### TASK ITEM
All of the data needs to come back exactly as written.

============

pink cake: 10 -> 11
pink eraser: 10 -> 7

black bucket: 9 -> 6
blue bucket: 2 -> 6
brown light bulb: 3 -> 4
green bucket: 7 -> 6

============

### SOLUTION TO THIS TASK
pink cake: 10 -> 11
pink eraser: 10 -> 7

black bucket: 9 -> 6
blue bucket: 2 -> 6
brown light bulb: 3 -> 4
green bucket: 7 -> 6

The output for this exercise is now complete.